• DATA SUPPLIED:
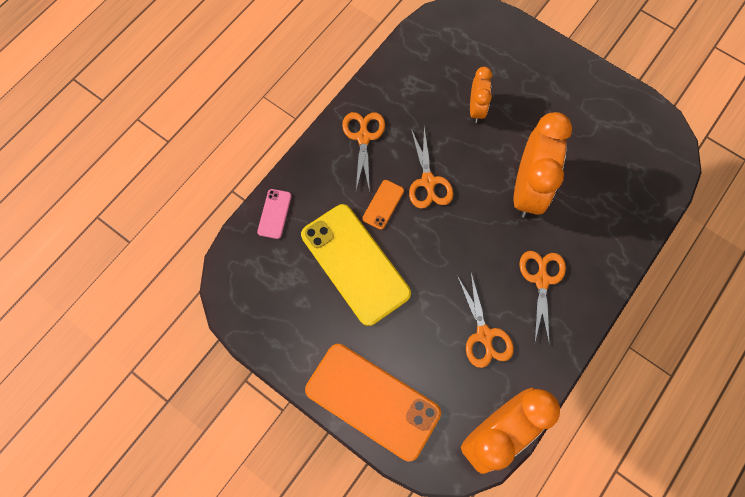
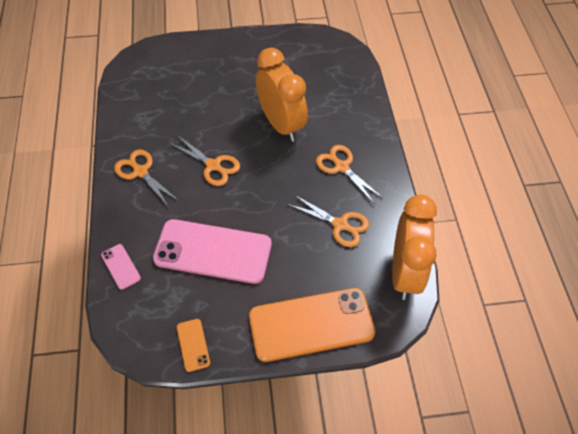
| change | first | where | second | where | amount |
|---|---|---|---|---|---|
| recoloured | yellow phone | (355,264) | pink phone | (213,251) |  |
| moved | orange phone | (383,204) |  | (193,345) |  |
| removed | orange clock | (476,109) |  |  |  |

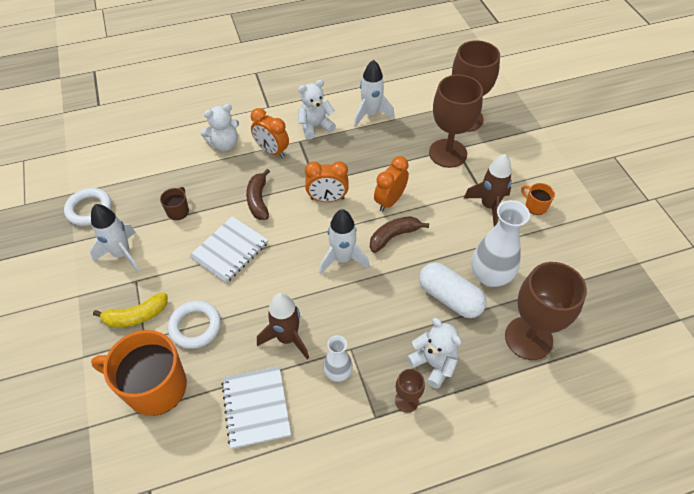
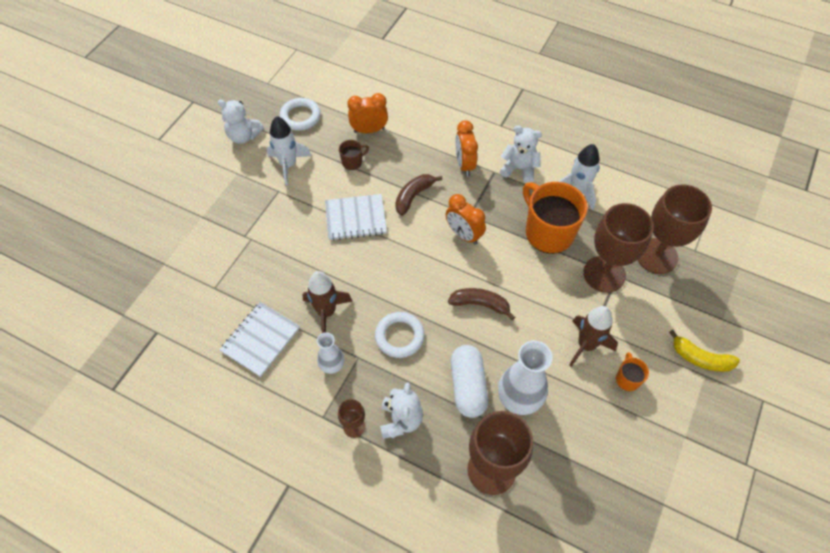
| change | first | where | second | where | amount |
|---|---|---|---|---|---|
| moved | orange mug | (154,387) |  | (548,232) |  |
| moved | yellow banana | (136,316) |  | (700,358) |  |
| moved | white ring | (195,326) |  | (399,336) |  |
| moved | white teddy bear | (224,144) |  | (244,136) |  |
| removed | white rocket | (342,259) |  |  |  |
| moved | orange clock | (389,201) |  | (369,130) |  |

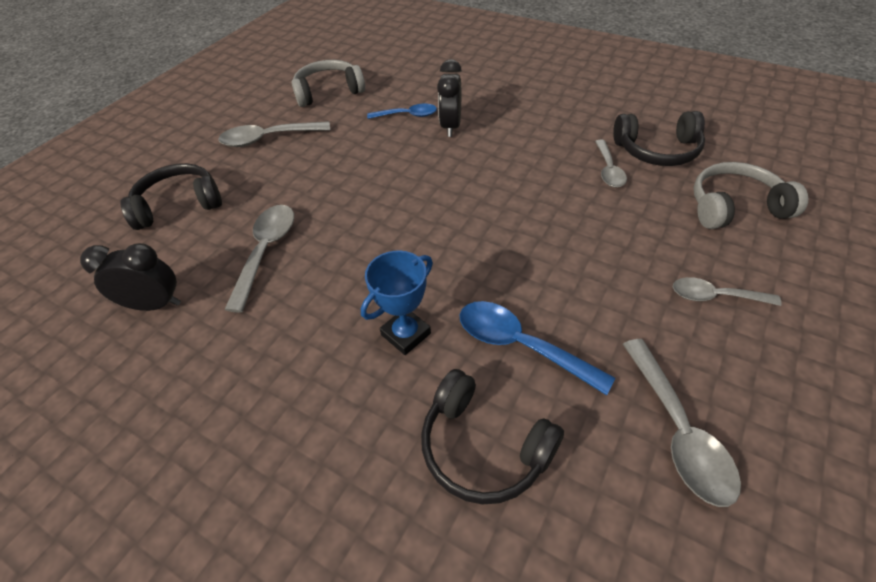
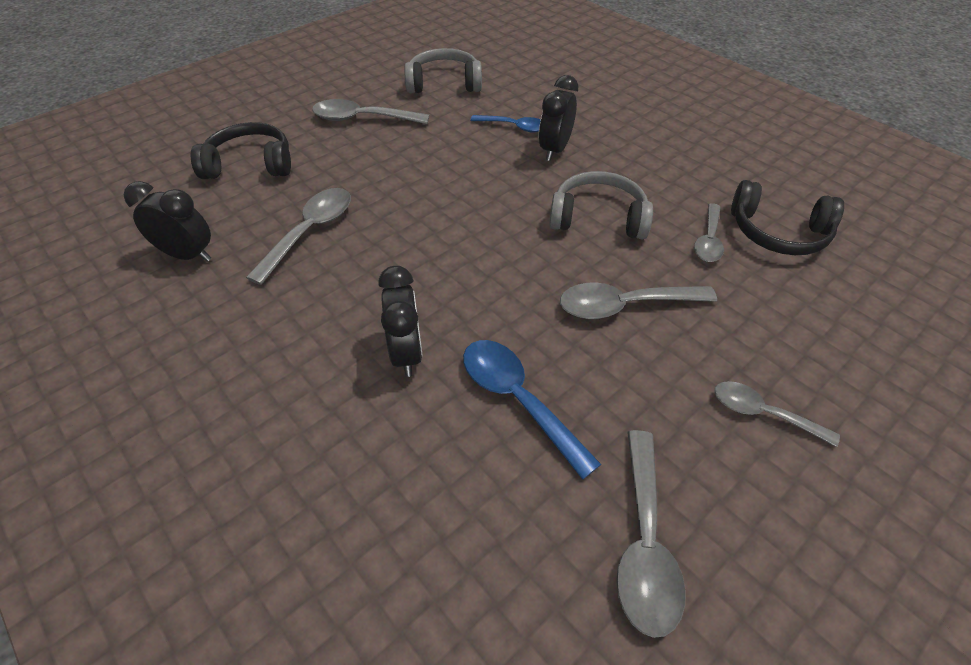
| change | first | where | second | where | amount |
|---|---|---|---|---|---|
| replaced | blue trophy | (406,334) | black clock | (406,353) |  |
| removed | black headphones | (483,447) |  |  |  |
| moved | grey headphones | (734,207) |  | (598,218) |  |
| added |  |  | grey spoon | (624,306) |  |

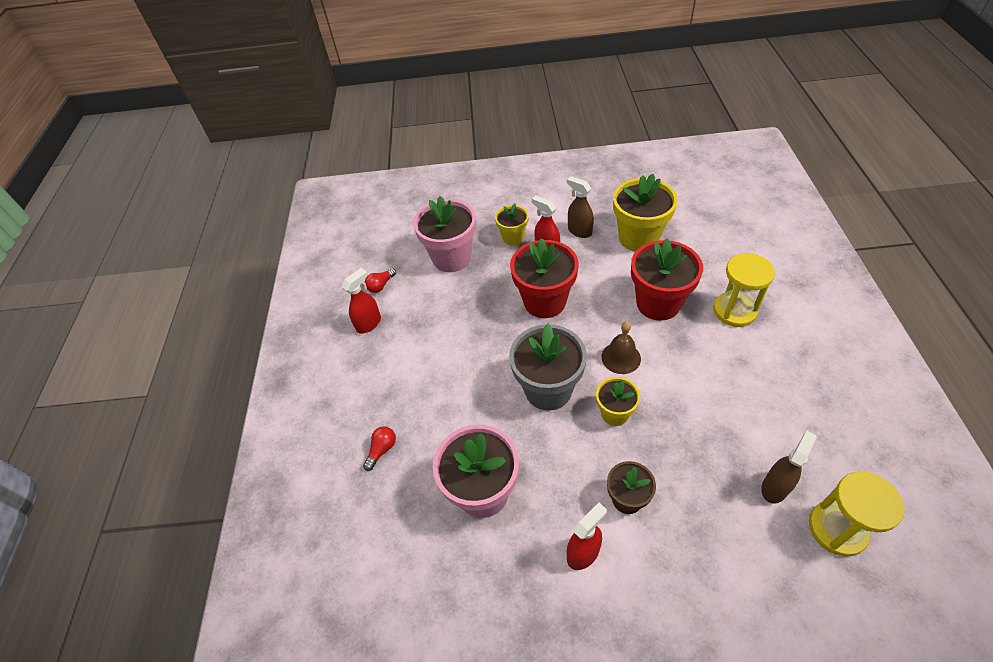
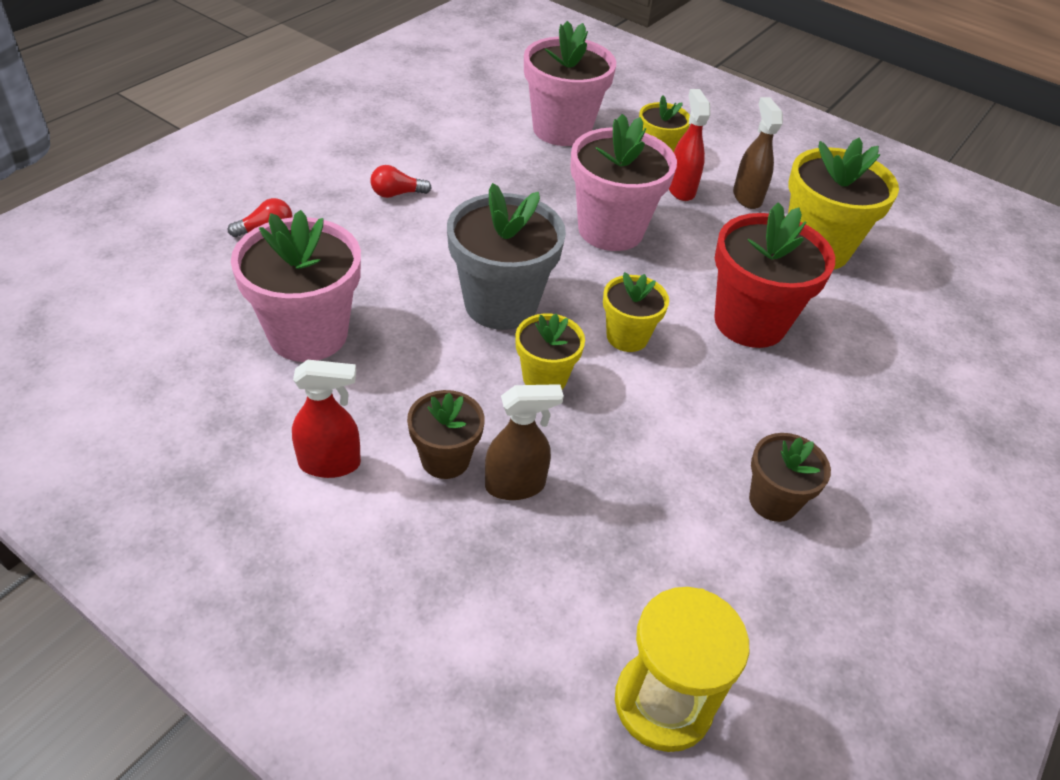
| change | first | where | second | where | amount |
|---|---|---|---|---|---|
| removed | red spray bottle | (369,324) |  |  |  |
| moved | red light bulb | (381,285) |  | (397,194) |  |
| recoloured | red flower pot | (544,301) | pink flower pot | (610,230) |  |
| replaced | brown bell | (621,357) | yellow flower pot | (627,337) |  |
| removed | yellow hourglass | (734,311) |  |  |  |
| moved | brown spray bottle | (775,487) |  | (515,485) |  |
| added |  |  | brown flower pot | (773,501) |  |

• WHAT IS BEING ASKED:
How many lines in the records include "grey"? Answer with the number alone.

• TASK RESPONSE:
2